§ **WHAT YOU NEED TO DO**
If a line in the data below includes the string "none", please return a copy of it.

___ RECORDS FOR THE TASK ___

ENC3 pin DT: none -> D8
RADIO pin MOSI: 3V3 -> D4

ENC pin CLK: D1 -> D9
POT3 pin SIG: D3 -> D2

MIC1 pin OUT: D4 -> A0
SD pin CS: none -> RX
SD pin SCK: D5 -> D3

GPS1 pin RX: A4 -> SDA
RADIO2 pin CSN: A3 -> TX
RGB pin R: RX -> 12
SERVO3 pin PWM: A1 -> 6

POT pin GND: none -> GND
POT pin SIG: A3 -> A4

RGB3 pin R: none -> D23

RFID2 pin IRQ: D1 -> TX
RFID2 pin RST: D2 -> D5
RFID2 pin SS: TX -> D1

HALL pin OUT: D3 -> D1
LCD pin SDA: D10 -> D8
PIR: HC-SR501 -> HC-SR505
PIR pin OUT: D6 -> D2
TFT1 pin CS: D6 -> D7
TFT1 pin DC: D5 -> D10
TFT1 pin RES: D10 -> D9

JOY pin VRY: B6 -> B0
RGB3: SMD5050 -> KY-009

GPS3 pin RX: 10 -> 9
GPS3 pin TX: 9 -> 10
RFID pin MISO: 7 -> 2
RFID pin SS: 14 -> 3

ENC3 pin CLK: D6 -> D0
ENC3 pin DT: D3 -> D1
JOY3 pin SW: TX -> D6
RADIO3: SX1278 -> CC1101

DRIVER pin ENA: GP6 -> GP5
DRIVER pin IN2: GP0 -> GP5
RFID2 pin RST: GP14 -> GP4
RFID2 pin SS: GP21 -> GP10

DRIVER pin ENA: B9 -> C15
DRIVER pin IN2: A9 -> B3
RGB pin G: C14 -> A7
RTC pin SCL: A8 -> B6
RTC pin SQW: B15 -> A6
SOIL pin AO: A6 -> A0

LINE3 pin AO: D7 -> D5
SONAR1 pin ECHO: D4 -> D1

___

§ **ANSWER**
ENC3 pin DT: none -> D8
SD pin CS: none -> RX
POT pin GND: none -> GND
RGB3 pin R: none -> D23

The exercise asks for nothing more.